Items from a dataset
═══

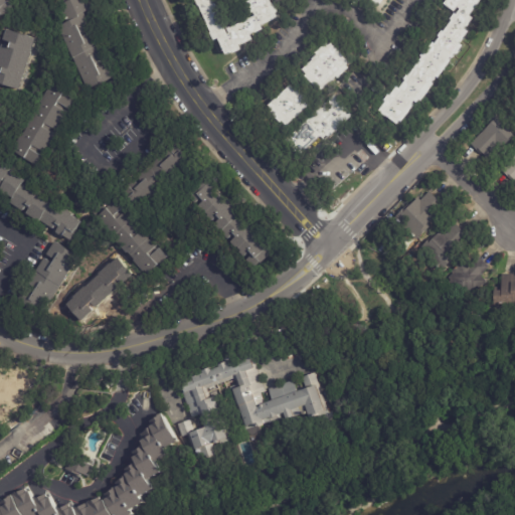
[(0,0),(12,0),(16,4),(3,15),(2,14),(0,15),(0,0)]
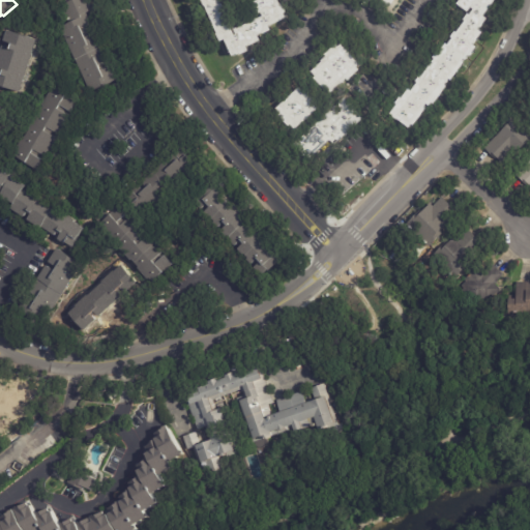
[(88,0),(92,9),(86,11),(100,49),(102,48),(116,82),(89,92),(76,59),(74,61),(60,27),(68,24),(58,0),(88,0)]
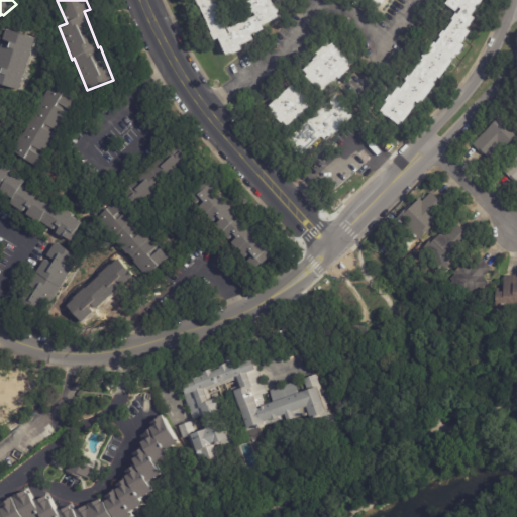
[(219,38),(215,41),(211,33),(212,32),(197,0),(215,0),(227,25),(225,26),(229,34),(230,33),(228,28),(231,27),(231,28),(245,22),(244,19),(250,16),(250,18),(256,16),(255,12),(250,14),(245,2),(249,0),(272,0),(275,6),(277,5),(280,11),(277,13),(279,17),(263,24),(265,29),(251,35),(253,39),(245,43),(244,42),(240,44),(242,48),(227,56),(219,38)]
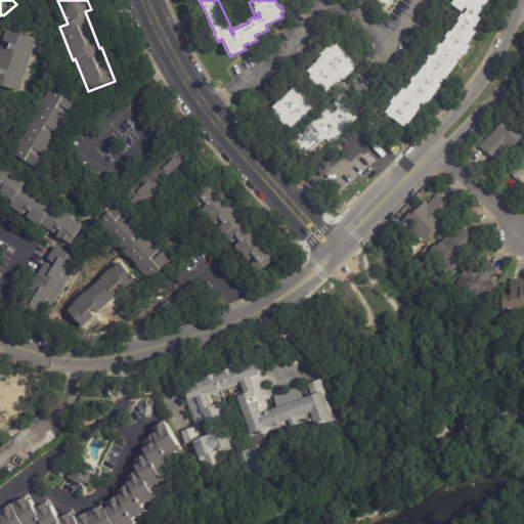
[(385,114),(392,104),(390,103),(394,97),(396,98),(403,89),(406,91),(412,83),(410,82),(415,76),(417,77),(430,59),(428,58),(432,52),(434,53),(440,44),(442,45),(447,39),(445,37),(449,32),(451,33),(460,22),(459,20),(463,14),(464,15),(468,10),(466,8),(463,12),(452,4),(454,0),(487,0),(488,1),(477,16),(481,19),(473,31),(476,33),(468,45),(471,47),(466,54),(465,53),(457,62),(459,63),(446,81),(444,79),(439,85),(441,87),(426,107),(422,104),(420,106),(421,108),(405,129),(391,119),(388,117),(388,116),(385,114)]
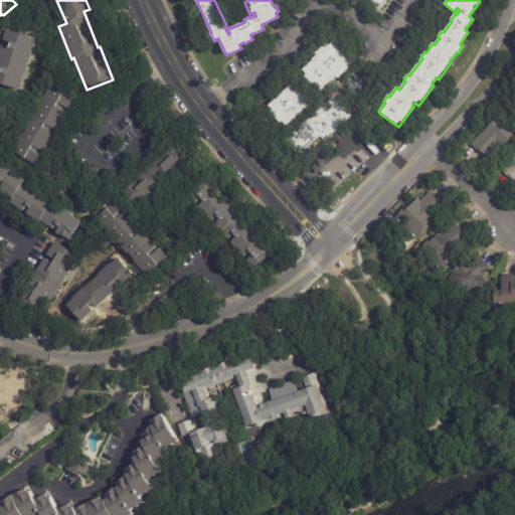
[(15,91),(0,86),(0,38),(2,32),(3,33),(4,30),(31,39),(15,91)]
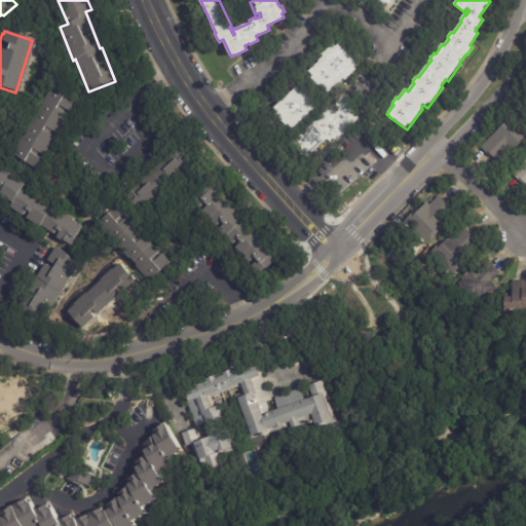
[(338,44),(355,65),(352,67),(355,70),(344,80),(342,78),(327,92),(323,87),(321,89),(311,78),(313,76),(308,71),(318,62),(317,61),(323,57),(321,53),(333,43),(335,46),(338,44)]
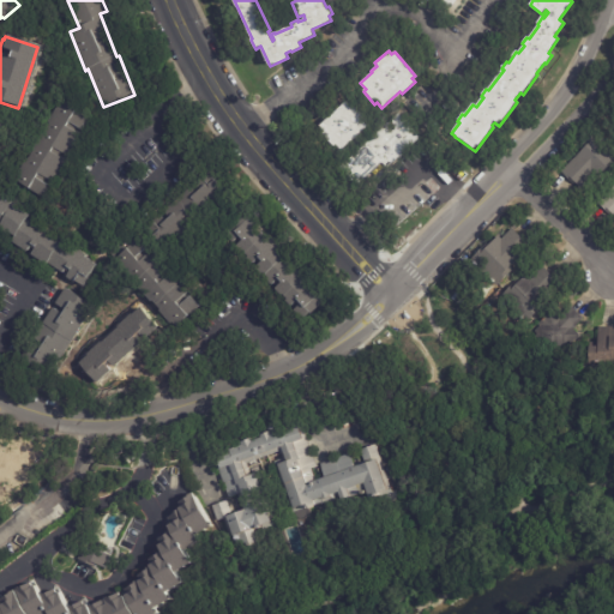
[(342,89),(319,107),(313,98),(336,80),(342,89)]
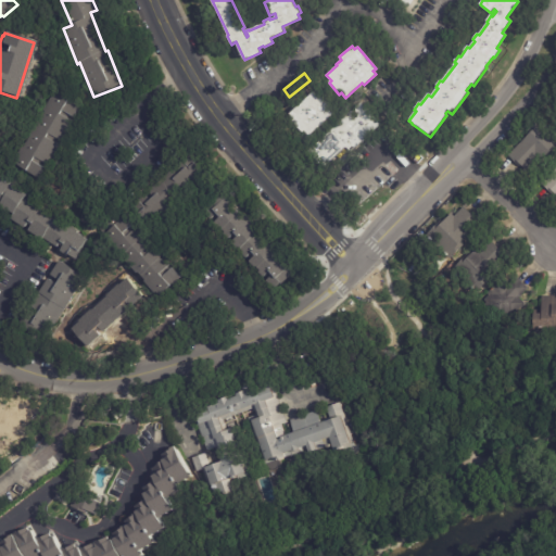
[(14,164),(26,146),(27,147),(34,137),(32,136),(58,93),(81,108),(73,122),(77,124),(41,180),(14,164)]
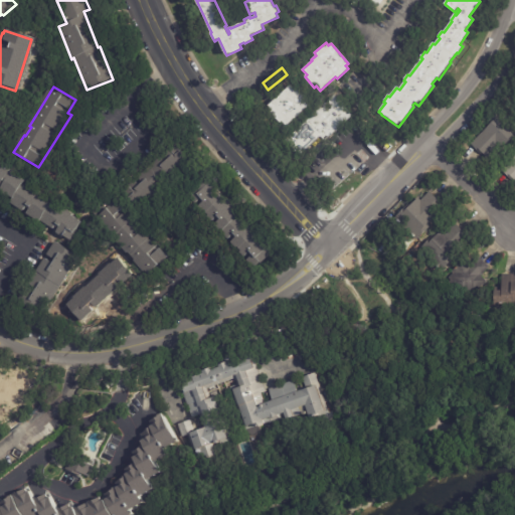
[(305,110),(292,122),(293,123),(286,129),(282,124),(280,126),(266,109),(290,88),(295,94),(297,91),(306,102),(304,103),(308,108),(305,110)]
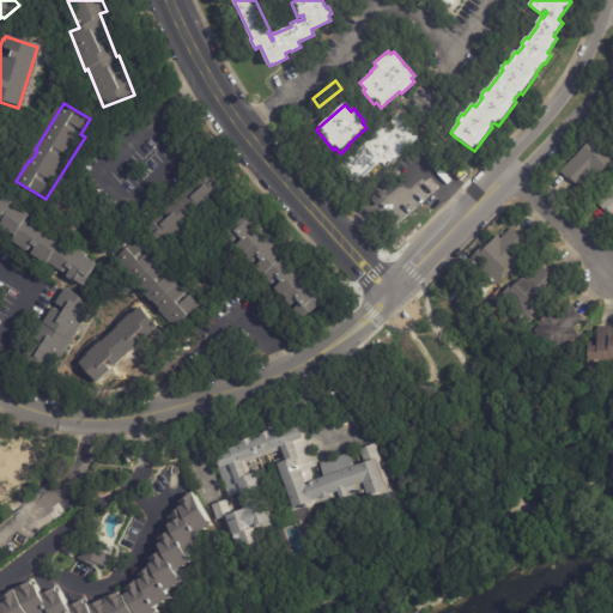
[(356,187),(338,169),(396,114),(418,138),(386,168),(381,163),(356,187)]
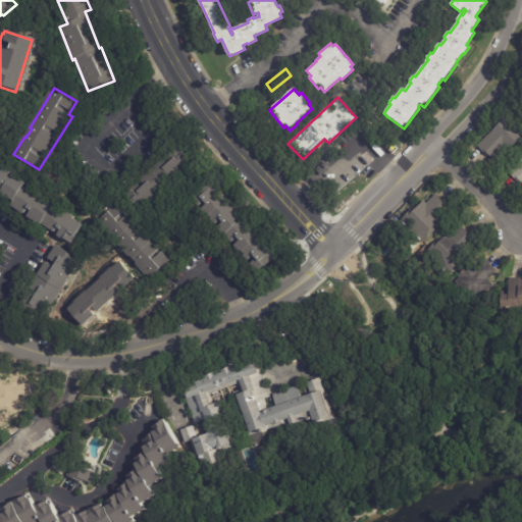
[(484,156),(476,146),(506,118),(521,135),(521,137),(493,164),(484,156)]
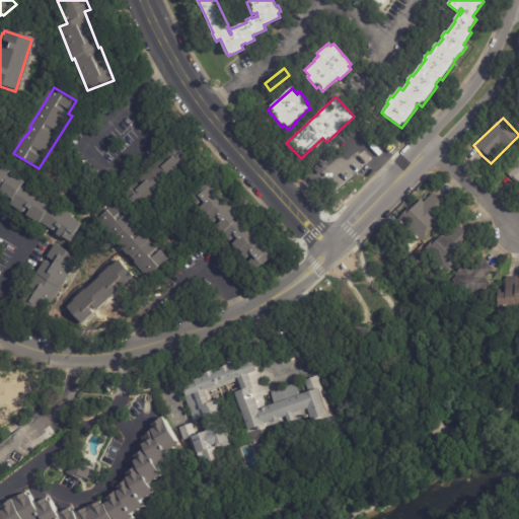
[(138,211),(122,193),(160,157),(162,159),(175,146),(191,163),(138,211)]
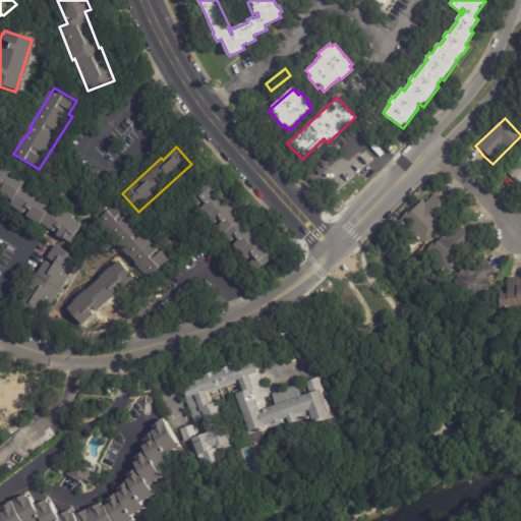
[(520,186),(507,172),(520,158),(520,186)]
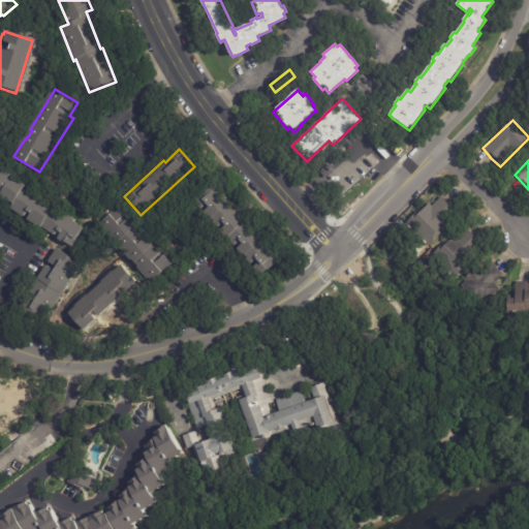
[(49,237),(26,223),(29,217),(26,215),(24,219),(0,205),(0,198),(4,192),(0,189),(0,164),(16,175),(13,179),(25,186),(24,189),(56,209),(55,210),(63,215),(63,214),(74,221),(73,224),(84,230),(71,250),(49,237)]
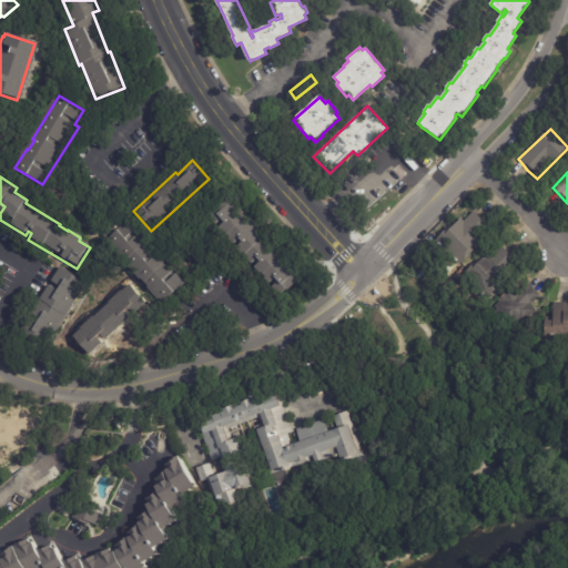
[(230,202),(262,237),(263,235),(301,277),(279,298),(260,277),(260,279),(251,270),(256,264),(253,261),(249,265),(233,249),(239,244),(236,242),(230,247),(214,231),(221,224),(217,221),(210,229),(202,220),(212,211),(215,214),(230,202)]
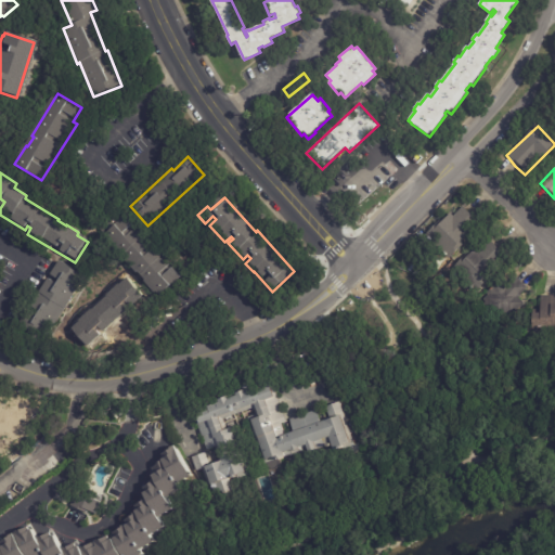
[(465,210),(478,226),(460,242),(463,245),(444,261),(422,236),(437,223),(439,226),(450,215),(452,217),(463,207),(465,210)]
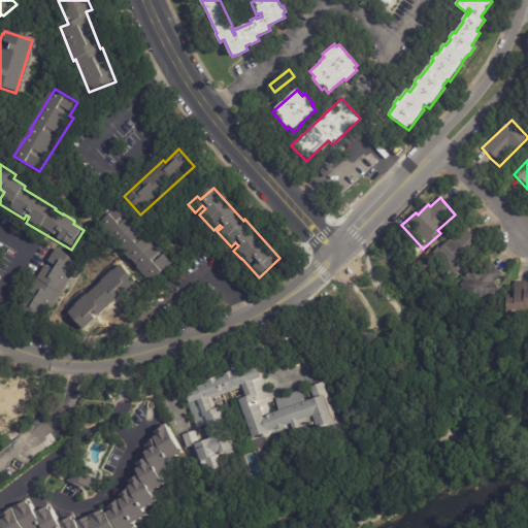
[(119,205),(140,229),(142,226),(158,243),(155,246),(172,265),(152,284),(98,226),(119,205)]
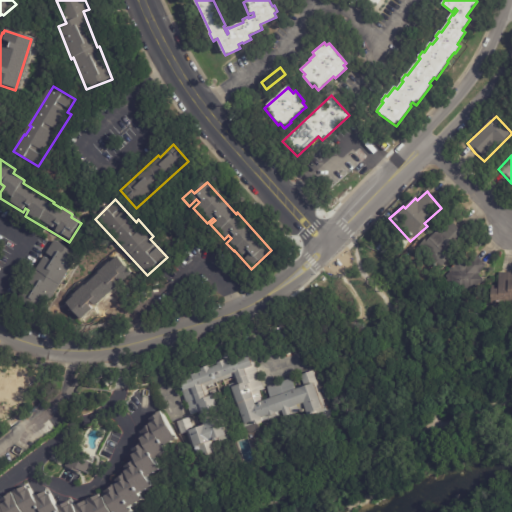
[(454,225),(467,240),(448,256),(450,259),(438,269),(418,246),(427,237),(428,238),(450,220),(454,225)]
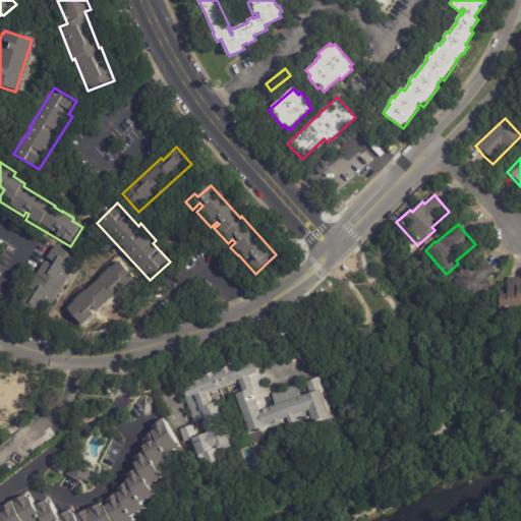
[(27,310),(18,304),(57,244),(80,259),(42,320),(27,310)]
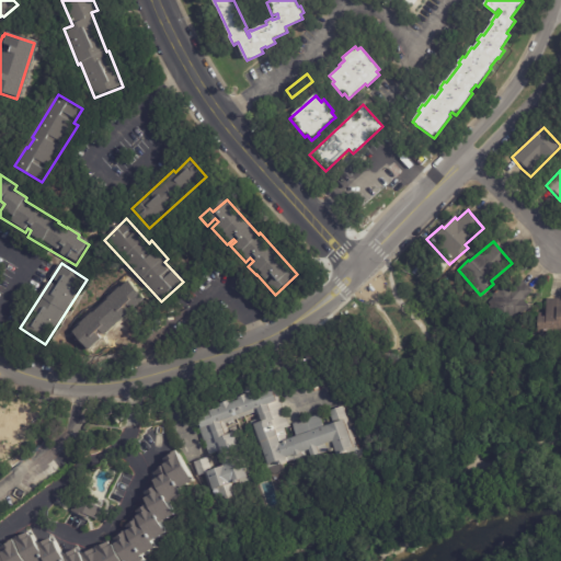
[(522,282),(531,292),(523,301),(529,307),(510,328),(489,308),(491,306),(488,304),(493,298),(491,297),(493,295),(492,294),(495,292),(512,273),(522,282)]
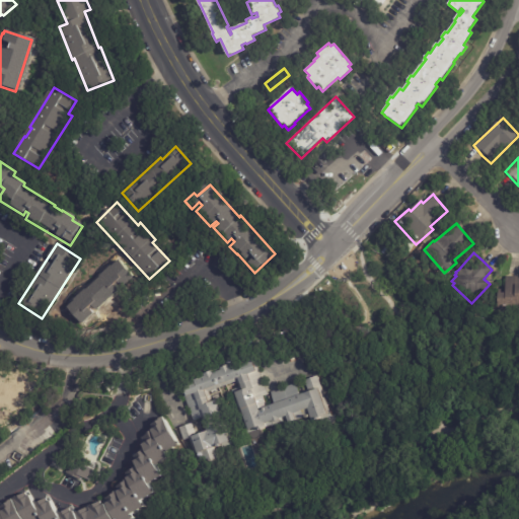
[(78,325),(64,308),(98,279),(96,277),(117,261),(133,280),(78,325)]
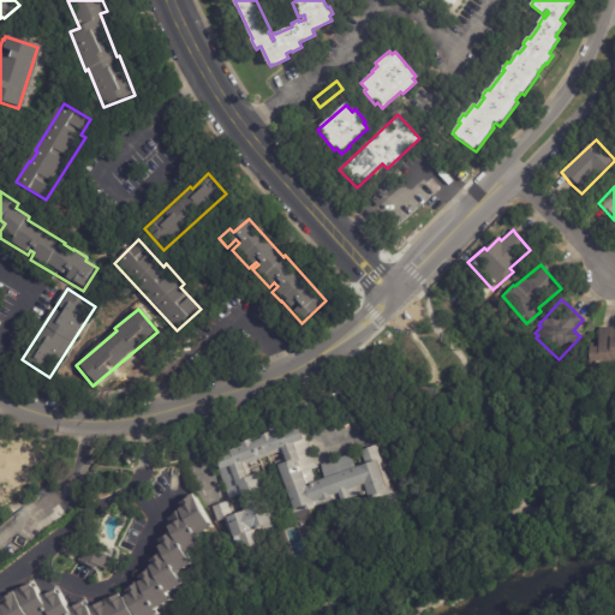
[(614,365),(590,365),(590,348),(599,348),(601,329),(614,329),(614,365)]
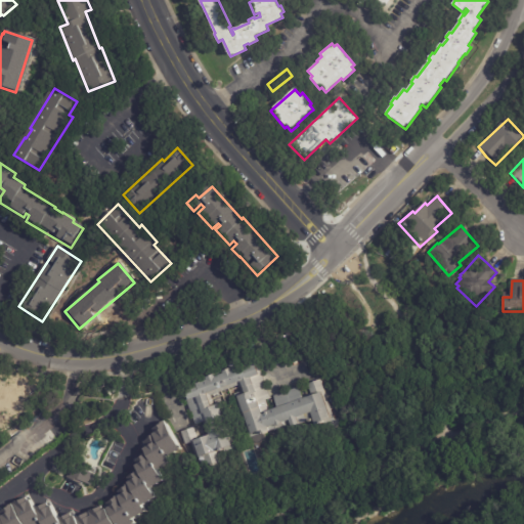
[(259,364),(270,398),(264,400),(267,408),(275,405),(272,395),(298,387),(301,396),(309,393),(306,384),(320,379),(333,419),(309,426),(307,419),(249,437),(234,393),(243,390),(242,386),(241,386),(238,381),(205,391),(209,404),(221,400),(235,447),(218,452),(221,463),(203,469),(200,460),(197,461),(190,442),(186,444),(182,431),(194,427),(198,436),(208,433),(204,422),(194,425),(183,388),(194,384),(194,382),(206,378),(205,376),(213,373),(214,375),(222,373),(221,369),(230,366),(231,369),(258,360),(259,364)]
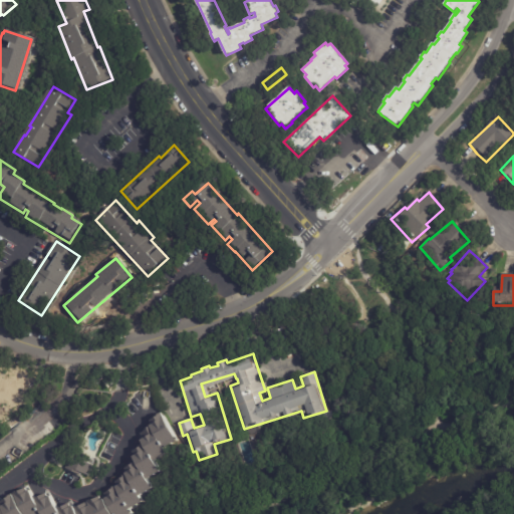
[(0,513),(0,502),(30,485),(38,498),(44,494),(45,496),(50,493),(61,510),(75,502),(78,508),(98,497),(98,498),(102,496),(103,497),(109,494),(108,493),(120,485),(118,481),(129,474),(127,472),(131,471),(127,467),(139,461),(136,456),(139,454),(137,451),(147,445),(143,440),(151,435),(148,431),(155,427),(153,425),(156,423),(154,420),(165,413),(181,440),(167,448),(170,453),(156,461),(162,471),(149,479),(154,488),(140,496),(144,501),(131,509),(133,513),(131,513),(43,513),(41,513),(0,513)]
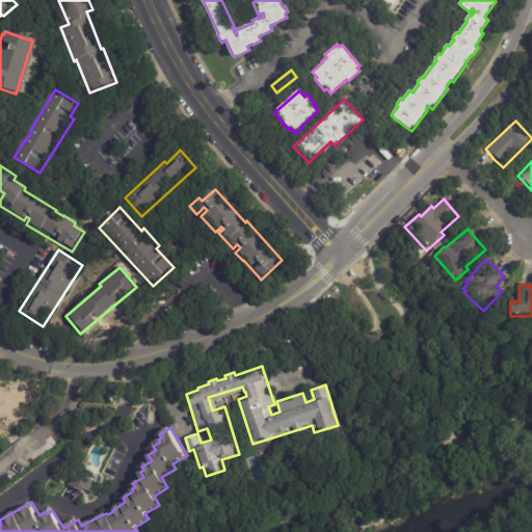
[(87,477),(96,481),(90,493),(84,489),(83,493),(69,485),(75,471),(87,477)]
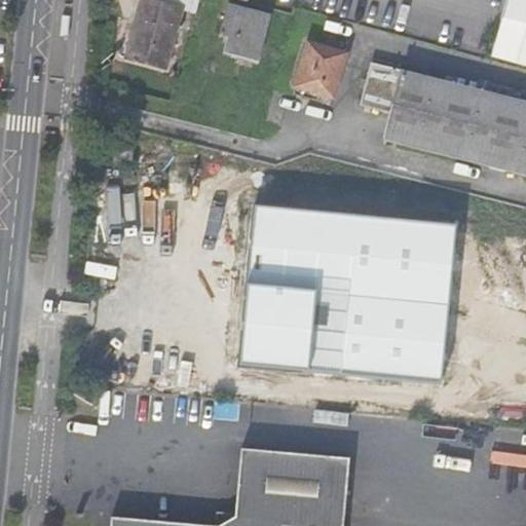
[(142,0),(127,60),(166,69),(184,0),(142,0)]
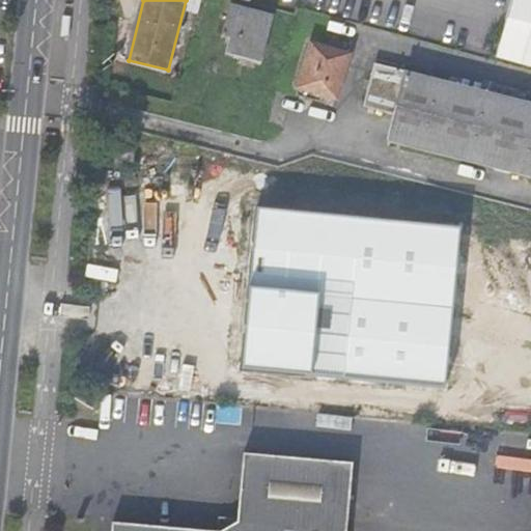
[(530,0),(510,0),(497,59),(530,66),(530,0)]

═══

Exercise goal =
Take the lines from the start of the entries through the line containing "[(15,91),(0,86),(0,38),(2,32),(3,33),(4,30),(31,39),(15,91)]" and set them down exactly, leaving out every picture.

Exercise answer =
[(0,0),(12,0),(16,4),(3,15),(2,14),(0,15),(0,0)]
[(88,0),(92,9),(86,11),(100,49),(102,48),(116,82),(89,92),(76,59),(74,61),(60,27),(68,24),(58,0),(88,0)]
[(219,38),(215,41),(211,33),(212,32),(197,0),(215,0),(227,25),(225,26),(229,34),(230,33),(228,28),(231,27),(231,28),(245,22),(244,19),(250,16),(250,18),(256,16),(255,12),(250,14),(245,2),(249,0),(272,0),(275,6),(277,5),(280,11),(277,13),(279,17),(263,24),(265,29),(251,35),(253,39),(245,43),(244,42),(240,44),(242,48),(227,56),(219,38)]
[(385,114),(392,104),(390,103),(394,97),(396,98),(403,89),(406,91),(412,83),(410,82),(415,76),(417,77),(430,59),(428,58),(432,52),(434,53),(440,44),(442,45),(447,39),(445,37),(449,32),(451,33),(460,22),(459,20),(463,14),(464,15),(468,10),(466,8),(463,12),(452,4),(454,0),(487,0),(488,1),(477,16),(481,19),(473,31),(476,33),(468,45),(471,47),(466,54),(465,53),(457,62),(459,63),(446,81),(444,79),(439,85),(441,87),(426,107),(422,104),(420,106),(421,108),(405,129),(391,119),(388,117),(388,116),(385,114)]
[(15,91),(0,86),(0,38),(2,32),(3,33),(4,30),(31,39),(15,91)]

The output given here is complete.